GOAL OF THE EXERCISE: Say how many lines of the material below contain the word "mouse", with no other words.

THE DATA:
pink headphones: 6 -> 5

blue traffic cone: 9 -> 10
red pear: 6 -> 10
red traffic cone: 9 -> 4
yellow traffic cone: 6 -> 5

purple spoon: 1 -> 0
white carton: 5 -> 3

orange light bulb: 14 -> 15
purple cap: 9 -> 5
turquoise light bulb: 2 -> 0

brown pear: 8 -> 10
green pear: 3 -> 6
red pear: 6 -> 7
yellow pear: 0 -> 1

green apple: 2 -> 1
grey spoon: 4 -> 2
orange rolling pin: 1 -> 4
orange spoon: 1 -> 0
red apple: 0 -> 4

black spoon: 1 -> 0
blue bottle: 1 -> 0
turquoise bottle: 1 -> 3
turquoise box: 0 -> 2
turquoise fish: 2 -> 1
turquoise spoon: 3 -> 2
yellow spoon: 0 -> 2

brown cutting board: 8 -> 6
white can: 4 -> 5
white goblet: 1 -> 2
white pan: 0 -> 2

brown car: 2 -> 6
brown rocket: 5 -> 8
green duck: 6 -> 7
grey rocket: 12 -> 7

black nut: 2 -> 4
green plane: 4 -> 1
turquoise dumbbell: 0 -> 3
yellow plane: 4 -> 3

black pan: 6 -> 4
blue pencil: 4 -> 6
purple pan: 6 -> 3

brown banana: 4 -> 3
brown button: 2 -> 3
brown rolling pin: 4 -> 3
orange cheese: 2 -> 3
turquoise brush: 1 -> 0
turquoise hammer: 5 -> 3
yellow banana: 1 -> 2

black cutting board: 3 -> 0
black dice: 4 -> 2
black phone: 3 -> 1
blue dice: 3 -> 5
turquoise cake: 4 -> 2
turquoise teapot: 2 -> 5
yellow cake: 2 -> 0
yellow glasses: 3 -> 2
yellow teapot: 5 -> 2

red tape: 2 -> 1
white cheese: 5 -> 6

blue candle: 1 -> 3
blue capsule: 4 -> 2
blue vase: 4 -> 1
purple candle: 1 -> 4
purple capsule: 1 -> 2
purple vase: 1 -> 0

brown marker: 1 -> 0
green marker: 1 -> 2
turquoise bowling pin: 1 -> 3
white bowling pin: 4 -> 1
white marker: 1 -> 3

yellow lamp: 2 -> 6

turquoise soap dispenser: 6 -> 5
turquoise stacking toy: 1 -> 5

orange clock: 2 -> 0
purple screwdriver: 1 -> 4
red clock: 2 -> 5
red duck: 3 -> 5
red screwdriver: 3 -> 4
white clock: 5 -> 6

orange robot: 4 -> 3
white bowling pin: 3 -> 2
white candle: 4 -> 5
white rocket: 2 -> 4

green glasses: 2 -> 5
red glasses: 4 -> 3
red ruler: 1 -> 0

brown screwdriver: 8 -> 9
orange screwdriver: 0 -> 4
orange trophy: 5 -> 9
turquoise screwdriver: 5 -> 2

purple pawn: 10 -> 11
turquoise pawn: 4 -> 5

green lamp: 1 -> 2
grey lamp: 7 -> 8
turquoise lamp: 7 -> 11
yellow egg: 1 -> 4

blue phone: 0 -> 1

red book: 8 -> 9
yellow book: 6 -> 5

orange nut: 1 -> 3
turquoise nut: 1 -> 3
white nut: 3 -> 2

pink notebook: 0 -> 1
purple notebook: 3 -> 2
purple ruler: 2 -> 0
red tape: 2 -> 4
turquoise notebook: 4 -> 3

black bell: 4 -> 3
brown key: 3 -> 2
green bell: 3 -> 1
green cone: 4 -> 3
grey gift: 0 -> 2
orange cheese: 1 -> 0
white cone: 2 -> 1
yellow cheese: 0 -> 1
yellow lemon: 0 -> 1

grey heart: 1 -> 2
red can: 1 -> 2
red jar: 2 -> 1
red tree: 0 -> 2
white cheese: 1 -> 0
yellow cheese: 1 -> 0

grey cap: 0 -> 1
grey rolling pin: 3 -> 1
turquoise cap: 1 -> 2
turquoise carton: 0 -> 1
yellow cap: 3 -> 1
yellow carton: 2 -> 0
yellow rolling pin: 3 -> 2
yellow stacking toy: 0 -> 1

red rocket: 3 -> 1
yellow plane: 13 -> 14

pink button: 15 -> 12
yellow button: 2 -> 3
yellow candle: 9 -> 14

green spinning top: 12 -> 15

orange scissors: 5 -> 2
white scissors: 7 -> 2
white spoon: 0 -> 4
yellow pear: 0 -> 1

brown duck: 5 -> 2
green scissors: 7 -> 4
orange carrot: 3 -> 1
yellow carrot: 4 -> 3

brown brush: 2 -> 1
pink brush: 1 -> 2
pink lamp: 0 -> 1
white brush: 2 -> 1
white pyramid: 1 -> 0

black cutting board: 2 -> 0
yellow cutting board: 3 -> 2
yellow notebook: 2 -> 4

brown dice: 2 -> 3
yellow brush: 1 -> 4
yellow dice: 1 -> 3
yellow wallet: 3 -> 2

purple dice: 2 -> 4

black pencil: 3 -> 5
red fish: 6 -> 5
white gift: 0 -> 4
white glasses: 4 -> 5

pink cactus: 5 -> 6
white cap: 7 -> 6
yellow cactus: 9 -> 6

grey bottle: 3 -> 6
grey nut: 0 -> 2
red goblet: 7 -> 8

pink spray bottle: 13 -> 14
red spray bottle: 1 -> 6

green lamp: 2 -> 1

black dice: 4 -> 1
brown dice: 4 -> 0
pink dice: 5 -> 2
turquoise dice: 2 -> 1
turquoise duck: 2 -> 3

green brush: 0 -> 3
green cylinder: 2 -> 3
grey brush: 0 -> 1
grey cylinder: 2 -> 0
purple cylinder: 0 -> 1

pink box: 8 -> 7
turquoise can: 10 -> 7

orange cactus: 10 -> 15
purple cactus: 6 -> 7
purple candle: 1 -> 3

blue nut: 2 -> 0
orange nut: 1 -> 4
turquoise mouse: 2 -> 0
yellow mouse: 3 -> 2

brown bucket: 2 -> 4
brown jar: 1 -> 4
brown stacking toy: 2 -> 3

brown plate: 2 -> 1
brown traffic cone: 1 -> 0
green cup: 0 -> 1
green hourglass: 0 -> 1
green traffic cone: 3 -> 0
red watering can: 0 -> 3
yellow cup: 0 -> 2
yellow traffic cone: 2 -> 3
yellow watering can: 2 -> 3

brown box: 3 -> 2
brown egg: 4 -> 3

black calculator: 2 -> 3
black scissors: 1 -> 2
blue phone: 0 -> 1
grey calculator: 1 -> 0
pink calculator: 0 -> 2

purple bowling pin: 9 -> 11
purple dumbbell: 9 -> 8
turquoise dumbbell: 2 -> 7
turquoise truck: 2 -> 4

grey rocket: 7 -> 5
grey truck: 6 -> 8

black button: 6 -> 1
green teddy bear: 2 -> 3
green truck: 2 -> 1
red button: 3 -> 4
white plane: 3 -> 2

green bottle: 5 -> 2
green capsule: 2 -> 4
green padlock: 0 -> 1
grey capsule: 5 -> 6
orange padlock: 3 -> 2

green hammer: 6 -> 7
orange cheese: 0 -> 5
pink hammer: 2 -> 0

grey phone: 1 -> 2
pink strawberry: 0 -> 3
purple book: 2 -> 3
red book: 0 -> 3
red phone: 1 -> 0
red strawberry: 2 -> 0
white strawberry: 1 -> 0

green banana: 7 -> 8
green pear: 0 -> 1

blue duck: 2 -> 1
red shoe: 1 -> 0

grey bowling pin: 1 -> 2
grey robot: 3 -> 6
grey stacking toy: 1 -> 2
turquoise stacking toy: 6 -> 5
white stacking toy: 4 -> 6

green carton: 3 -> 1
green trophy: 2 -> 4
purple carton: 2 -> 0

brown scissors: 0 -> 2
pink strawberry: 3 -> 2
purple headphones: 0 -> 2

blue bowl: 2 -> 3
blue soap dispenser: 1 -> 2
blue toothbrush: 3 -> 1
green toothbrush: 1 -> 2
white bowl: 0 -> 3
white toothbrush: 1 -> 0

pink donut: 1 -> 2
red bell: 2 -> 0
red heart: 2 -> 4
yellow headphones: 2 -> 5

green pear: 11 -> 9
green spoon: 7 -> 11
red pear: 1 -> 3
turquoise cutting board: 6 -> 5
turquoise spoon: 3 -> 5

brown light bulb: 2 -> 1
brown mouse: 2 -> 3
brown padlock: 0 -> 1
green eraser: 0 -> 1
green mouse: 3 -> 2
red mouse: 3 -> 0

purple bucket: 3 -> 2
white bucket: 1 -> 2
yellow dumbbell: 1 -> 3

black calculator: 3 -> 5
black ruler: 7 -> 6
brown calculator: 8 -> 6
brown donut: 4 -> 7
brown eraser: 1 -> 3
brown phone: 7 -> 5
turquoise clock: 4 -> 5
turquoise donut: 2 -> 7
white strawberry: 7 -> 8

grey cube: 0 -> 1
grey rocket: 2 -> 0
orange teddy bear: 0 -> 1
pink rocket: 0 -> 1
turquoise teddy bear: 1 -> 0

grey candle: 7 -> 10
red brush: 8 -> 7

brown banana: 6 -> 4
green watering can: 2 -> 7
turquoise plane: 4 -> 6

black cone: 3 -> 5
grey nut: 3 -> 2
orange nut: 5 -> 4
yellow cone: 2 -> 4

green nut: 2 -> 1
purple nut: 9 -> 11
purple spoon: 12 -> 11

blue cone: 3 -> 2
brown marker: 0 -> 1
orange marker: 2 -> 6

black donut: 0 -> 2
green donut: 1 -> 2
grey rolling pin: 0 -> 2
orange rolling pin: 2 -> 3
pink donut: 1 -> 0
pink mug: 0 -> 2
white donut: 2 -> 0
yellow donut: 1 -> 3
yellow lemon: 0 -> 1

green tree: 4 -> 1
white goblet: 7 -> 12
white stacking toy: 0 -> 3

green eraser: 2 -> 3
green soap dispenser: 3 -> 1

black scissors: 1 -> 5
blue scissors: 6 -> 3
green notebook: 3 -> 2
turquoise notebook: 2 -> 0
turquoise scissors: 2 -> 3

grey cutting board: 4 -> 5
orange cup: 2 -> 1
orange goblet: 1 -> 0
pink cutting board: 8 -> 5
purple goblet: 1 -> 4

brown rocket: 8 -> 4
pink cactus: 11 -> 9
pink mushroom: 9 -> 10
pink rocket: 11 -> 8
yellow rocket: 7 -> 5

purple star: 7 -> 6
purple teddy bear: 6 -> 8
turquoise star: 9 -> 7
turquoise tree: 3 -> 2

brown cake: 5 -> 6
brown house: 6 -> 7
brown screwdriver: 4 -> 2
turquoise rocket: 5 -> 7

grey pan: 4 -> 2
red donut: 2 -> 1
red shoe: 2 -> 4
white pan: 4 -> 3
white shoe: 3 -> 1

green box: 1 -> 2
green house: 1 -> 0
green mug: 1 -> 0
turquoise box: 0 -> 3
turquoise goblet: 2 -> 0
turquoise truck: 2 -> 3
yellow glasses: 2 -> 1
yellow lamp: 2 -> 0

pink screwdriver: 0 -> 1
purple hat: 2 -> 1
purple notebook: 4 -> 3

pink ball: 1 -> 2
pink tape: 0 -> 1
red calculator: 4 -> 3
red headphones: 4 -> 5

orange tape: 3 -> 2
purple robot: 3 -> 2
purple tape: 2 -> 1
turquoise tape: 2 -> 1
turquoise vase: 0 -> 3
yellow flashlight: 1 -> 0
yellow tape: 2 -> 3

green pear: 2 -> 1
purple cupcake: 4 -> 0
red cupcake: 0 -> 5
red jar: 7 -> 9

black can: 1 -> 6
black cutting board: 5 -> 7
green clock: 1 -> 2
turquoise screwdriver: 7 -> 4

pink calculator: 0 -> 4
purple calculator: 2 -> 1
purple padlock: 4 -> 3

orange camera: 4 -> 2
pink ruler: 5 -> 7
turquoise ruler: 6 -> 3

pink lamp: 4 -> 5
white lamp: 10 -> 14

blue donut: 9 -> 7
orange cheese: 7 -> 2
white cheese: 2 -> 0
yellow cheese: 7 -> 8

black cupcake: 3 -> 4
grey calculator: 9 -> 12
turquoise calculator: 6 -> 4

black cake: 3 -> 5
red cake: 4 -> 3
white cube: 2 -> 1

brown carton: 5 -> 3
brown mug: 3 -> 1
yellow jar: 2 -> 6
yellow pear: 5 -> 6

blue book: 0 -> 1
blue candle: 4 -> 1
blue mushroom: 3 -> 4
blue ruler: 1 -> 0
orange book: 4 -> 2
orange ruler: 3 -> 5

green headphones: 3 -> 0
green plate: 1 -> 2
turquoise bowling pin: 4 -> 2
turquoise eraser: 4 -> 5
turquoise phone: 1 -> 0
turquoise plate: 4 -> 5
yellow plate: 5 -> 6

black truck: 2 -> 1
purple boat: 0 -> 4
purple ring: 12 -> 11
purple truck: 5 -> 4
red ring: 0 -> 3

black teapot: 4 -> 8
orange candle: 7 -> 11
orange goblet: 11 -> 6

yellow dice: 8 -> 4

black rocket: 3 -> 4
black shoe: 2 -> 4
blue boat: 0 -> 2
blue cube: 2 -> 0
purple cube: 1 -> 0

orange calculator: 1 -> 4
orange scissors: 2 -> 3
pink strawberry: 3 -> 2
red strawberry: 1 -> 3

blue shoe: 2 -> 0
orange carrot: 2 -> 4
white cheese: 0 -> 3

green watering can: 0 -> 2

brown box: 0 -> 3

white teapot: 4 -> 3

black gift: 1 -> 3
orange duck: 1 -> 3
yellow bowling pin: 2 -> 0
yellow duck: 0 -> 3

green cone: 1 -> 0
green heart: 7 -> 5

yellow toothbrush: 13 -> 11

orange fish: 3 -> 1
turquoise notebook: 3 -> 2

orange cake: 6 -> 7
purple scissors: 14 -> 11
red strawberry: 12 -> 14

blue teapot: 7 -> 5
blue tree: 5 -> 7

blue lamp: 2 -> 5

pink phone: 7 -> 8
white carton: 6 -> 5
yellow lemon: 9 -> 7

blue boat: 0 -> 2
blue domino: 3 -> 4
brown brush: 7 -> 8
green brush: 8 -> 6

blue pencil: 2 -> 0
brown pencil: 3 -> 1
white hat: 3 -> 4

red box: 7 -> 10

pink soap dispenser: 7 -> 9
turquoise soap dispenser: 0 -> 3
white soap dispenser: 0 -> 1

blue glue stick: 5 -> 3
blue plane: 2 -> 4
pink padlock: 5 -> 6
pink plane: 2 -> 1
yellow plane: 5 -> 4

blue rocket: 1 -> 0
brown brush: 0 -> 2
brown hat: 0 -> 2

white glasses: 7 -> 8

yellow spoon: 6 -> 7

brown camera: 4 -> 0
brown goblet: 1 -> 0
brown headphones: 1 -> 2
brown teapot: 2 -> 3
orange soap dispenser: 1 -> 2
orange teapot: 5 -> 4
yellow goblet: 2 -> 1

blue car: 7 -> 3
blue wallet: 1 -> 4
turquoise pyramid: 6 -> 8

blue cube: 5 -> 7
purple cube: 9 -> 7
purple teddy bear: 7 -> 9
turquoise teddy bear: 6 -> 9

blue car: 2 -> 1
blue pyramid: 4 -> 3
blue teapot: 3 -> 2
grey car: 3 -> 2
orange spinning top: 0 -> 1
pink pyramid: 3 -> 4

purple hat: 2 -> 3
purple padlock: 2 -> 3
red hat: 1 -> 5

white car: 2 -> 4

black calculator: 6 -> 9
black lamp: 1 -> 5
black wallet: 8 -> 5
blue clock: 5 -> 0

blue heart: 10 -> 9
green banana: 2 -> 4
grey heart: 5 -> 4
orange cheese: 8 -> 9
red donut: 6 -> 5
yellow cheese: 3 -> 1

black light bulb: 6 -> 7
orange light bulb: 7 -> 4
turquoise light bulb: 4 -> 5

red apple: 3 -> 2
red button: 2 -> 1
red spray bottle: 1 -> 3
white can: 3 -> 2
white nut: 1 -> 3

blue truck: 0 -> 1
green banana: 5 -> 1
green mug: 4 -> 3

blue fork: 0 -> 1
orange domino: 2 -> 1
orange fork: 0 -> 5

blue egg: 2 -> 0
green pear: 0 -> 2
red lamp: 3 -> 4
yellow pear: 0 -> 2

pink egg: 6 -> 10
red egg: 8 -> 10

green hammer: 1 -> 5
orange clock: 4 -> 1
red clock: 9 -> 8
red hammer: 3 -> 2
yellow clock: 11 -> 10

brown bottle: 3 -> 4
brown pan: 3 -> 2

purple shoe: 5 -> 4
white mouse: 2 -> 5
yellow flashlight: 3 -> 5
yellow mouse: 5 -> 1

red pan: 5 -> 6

RESPONSE AREA: 7